GOAL OF THE EXERCISE » Taking the line that contains "(755, 554) = (547, 208): none -> red bell" as the starting point, give again exactly every line up to and including the last line of the records below.

Object tracking records
□ □ □ □ □ □ □

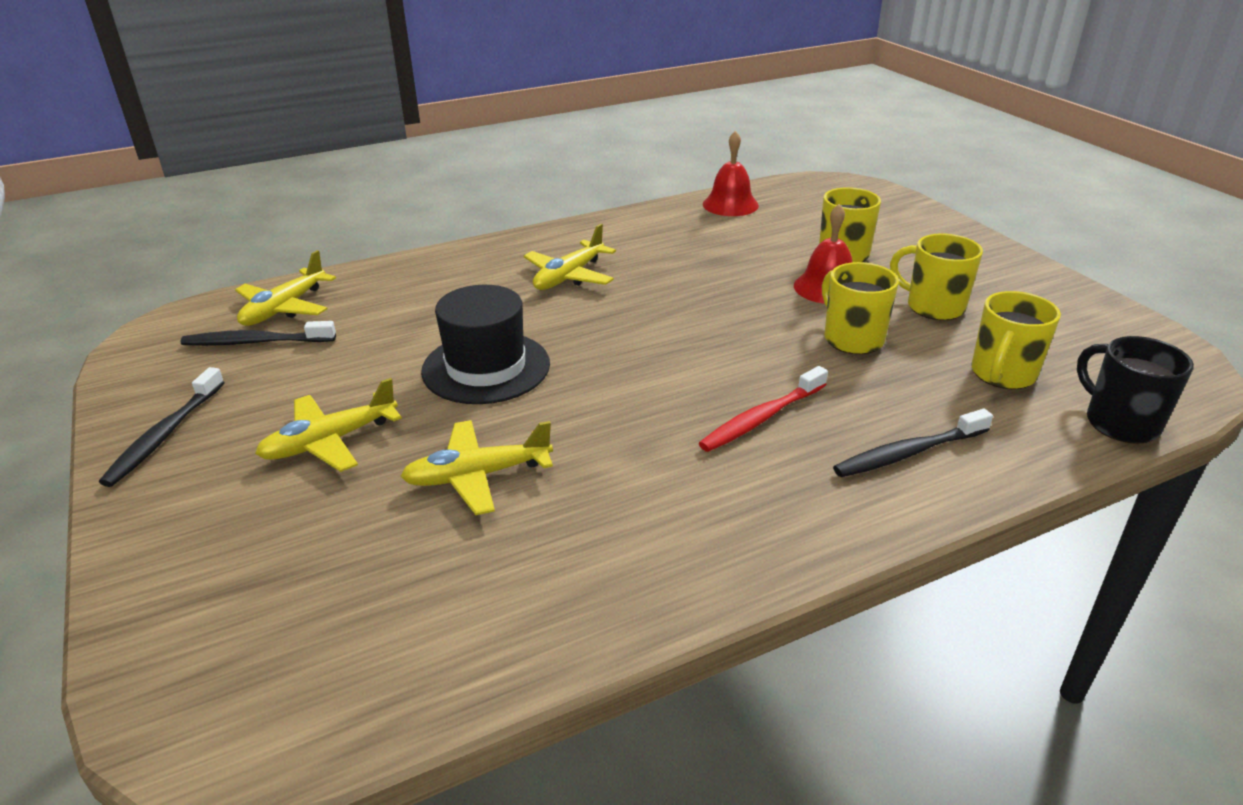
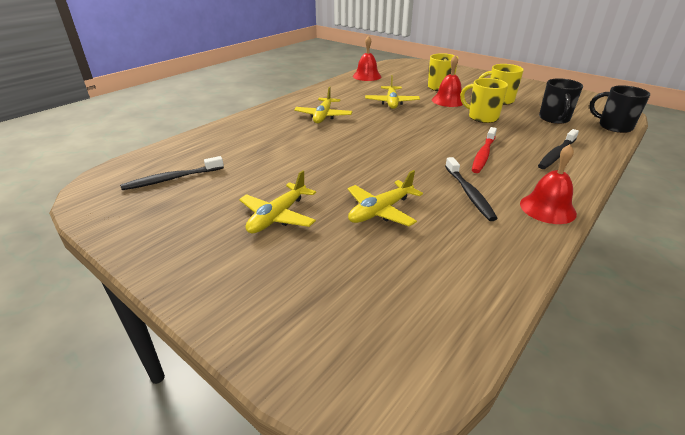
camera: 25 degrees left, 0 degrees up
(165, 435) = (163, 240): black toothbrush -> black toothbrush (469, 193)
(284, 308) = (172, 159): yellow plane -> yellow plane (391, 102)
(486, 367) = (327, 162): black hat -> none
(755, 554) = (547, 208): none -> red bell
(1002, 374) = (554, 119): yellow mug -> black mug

□ □ □ □ □ □ □

YOUR RESPONSE »
(755, 554) = (547, 208): none -> red bell
(1002, 374) = (554, 119): yellow mug -> black mug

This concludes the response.